» **Problem to solve**
Retype the entries below exactly, dropping the images.
(Records to use)
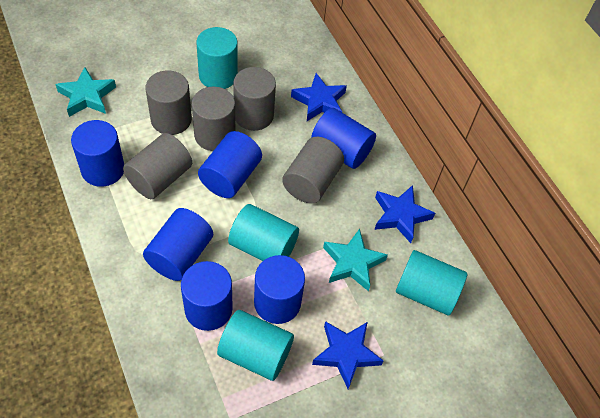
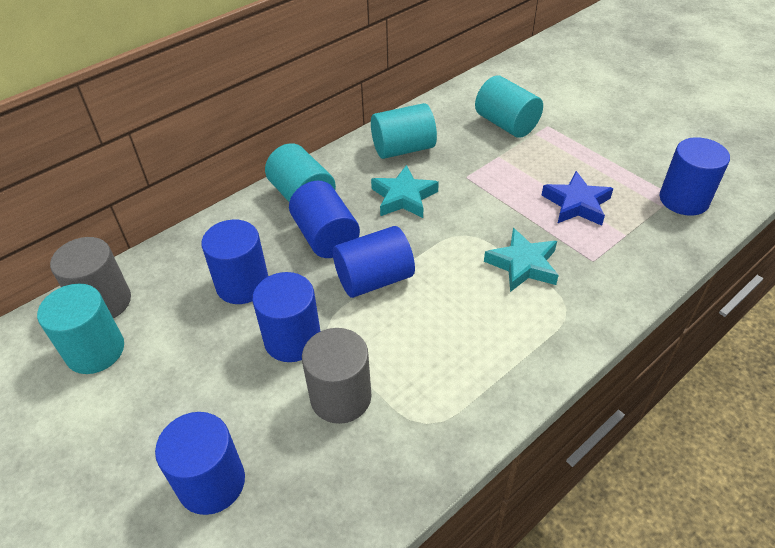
blue star: 3 -> 1
grey cylinder: 5 -> 2

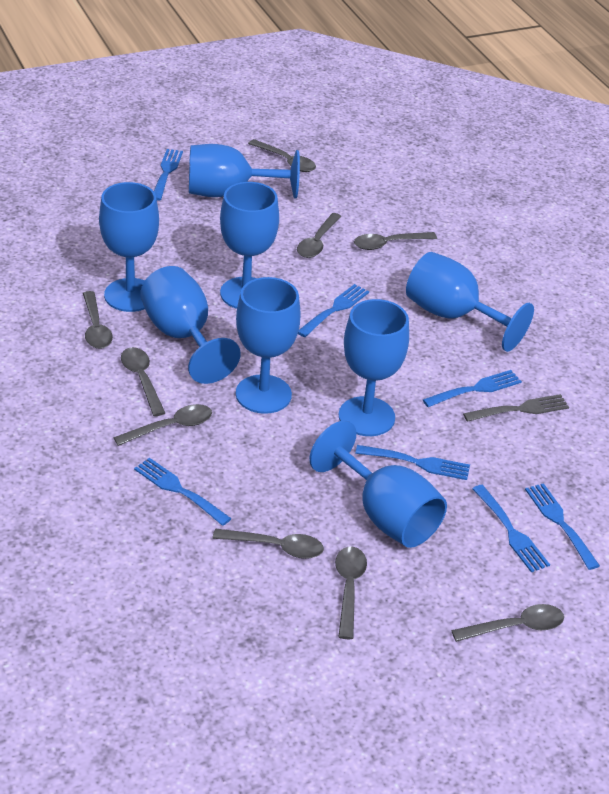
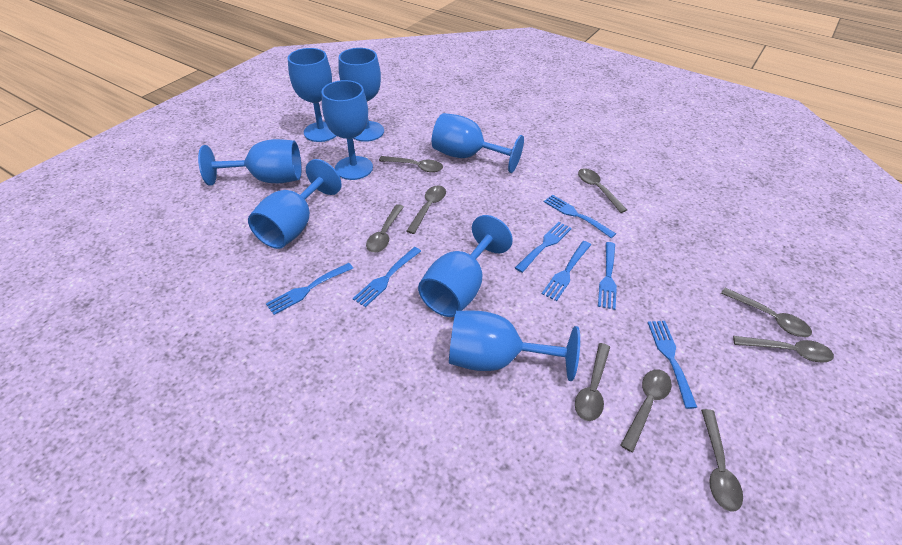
grey fork: 1 -> 0

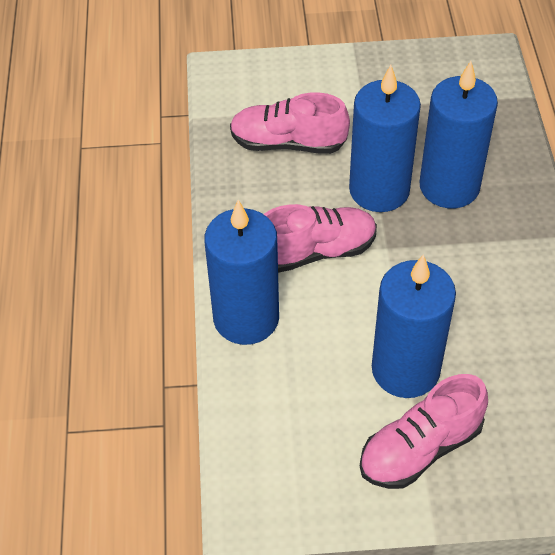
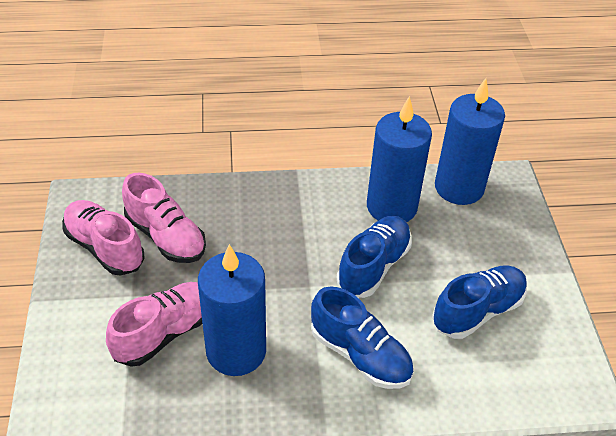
blue candle: 4 -> 3
blue shoe: 0 -> 3

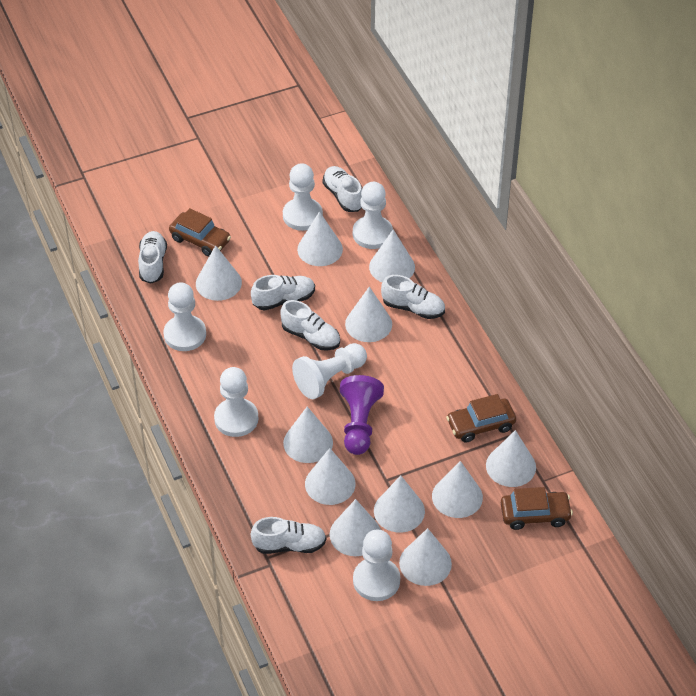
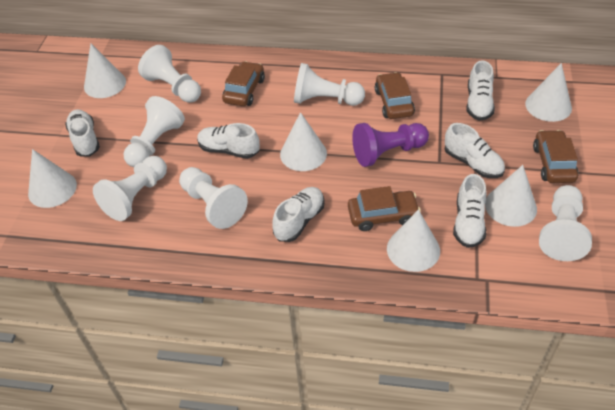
brown car: 3 -> 4
white cone: 11 -> 6

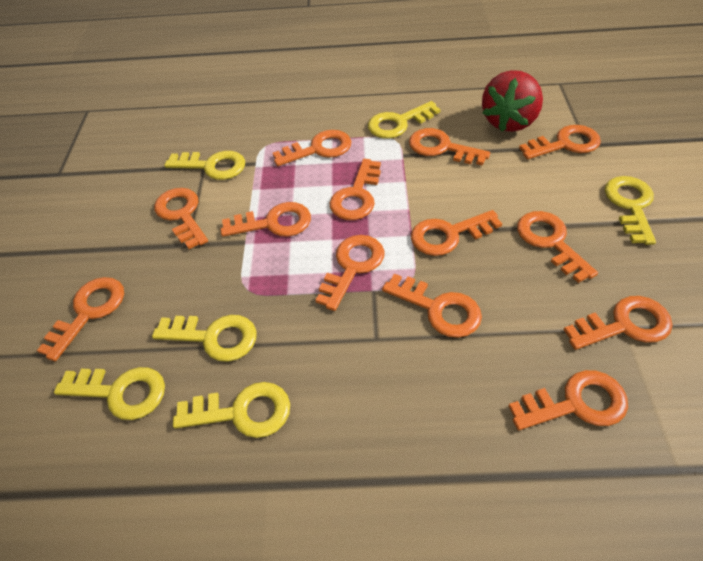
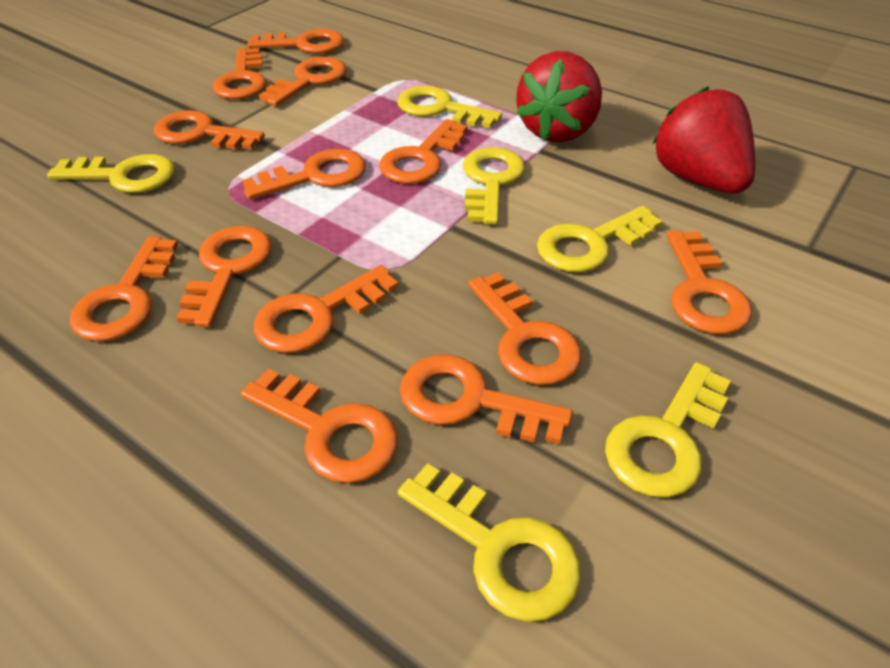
red strawberry: 1 -> 2

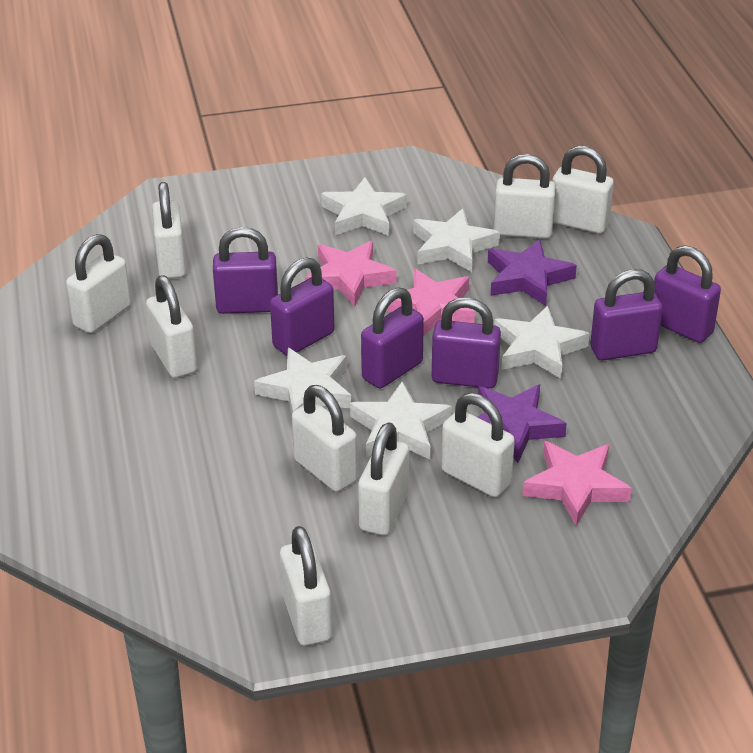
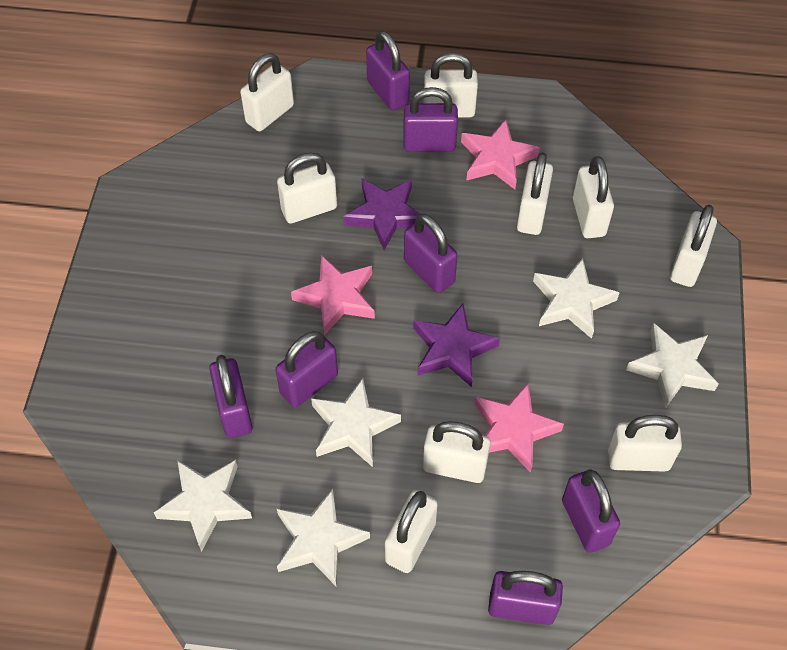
purple padlock: 6 -> 7

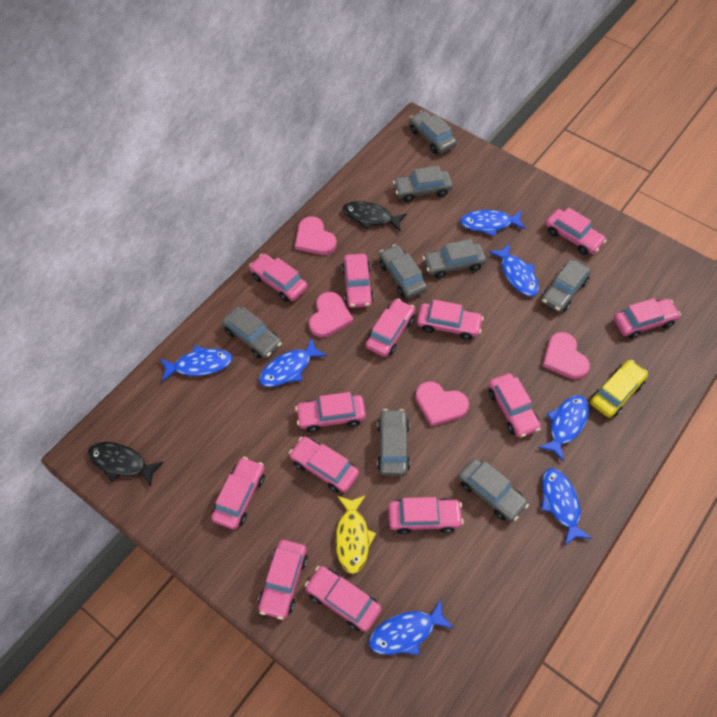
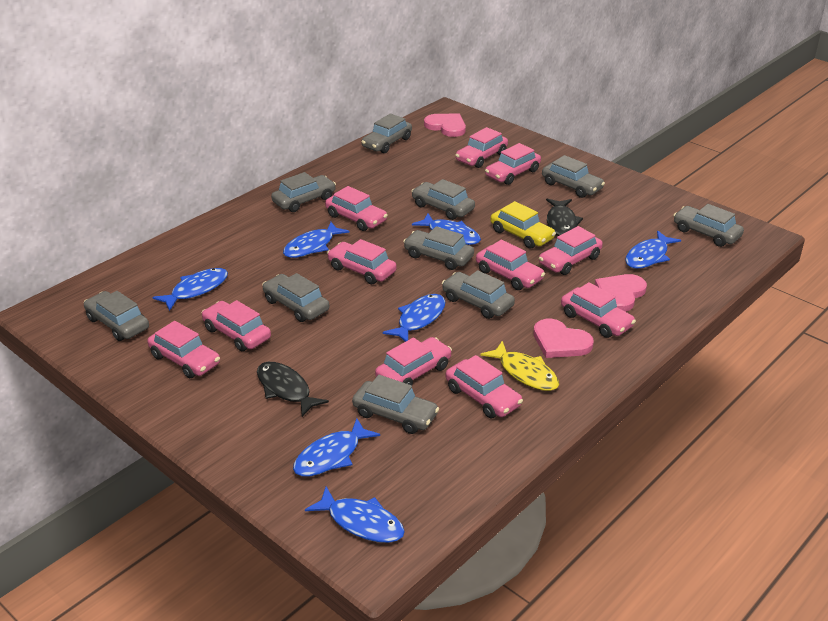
grey car: 8 -> 10
pink car: 13 -> 11
pink heart: 4 -> 3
(End Records to use)
» **Response to the exercise**
blue star: 3 -> 1
grey cylinder: 5 -> 2

grey fork: 1 -> 0

blue candle: 4 -> 3
blue shoe: 0 -> 3

brown car: 3 -> 4
white cone: 11 -> 6

red strawberry: 1 -> 2

purple padlock: 6 -> 7

grey car: 8 -> 10
pink car: 13 -> 11
pink heart: 4 -> 3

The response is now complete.